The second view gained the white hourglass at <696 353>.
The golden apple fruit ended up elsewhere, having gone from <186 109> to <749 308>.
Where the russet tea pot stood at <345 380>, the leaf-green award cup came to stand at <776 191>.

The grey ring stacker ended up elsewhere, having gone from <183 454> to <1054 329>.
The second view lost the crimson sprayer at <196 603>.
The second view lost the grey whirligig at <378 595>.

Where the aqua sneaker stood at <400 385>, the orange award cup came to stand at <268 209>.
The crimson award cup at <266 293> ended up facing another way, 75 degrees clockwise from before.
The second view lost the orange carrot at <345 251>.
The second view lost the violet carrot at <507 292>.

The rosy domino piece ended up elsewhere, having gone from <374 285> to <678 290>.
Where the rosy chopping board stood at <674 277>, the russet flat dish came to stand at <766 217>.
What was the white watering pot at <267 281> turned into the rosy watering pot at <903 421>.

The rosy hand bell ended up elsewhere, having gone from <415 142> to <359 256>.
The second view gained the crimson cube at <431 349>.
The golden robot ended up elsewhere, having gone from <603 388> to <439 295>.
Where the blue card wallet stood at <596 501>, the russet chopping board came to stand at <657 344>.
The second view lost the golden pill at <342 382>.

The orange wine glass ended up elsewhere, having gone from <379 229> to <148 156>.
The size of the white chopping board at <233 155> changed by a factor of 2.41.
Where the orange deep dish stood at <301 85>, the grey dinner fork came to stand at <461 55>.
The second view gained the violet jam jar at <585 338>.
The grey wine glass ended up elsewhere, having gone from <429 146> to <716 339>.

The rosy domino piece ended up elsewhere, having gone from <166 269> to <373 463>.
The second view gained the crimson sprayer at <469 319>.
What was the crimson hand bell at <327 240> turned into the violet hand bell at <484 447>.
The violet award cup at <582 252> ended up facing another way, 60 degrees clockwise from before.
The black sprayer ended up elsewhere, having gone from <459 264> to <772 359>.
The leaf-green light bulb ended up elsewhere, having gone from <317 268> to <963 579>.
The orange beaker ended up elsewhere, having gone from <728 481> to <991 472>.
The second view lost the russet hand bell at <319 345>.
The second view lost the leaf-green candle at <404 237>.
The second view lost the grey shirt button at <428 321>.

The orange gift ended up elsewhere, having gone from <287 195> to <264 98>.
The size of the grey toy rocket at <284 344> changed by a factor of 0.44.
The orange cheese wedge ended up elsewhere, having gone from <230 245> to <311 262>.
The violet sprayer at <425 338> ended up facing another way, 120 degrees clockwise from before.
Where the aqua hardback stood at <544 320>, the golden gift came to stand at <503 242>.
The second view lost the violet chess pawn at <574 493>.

* [ACTIVITY]: Could you transcribe all of the entries exactly, leaving nothing out?

* [SOLVED EXERCISE]:
The second view gained the white hourglass at <696 353>.
The golden apple fruit ended up elsewhere, having gone from <186 109> to <749 308>.
Where the russet tea pot stood at <345 380>, the leaf-green award cup came to stand at <776 191>.

The grey ring stacker ended up elsewhere, having gone from <183 454> to <1054 329>.
The second view lost the crimson sprayer at <196 603>.
The second view lost the grey whirligig at <378 595>.

Where the aqua sneaker stood at <400 385>, the orange award cup came to stand at <268 209>.
The crimson award cup at <266 293> ended up facing another way, 75 degrees clockwise from before.
The second view lost the orange carrot at <345 251>.
The second view lost the violet carrot at <507 292>.

The rosy domino piece ended up elsewhere, having gone from <374 285> to <678 290>.
Where the rosy chopping board stood at <674 277>, the russet flat dish came to stand at <766 217>.
What was the white watering pot at <267 281> turned into the rosy watering pot at <903 421>.

The rosy hand bell ended up elsewhere, having gone from <415 142> to <359 256>.
The second view gained the crimson cube at <431 349>.
The golden robot ended up elsewhere, having gone from <603 388> to <439 295>.
Where the blue card wallet stood at <596 501>, the russet chopping board came to stand at <657 344>.
The second view lost the golden pill at <342 382>.

The orange wine glass ended up elsewhere, having gone from <379 229> to <148 156>.
The size of the white chopping board at <233 155> changed by a factor of 2.41.
Where the orange deep dish stood at <301 85>, the grey dinner fork came to stand at <461 55>.
The second view gained the violet jam jar at <585 338>.
The grey wine glass ended up elsewhere, having gone from <429 146> to <716 339>.

The rosy domino piece ended up elsewhere, having gone from <166 269> to <373 463>.
The second view gained the crimson sprayer at <469 319>.
What was the crimson hand bell at <327 240> turned into the violet hand bell at <484 447>.
The violet award cup at <582 252> ended up facing another way, 60 degrees clockwise from before.
The black sprayer ended up elsewhere, having gone from <459 264> to <772 359>.
The leaf-green light bulb ended up elsewhere, having gone from <317 268> to <963 579>.
The orange beaker ended up elsewhere, having gone from <728 481> to <991 472>.
The second view lost the russet hand bell at <319 345>.
The second view lost the leaf-green candle at <404 237>.
The second view lost the grey shirt button at <428 321>.

The orange gift ended up elsewhere, having gone from <287 195> to <264 98>.
The size of the grey toy rocket at <284 344> changed by a factor of 0.44.
The orange cheese wedge ended up elsewhere, having gone from <230 245> to <311 262>.
The violet sprayer at <425 338> ended up facing another way, 120 degrees clockwise from before.
Where the aqua hardback stood at <544 320>, the golden gift came to stand at <503 242>.
The second view lost the violet chess pawn at <574 493>.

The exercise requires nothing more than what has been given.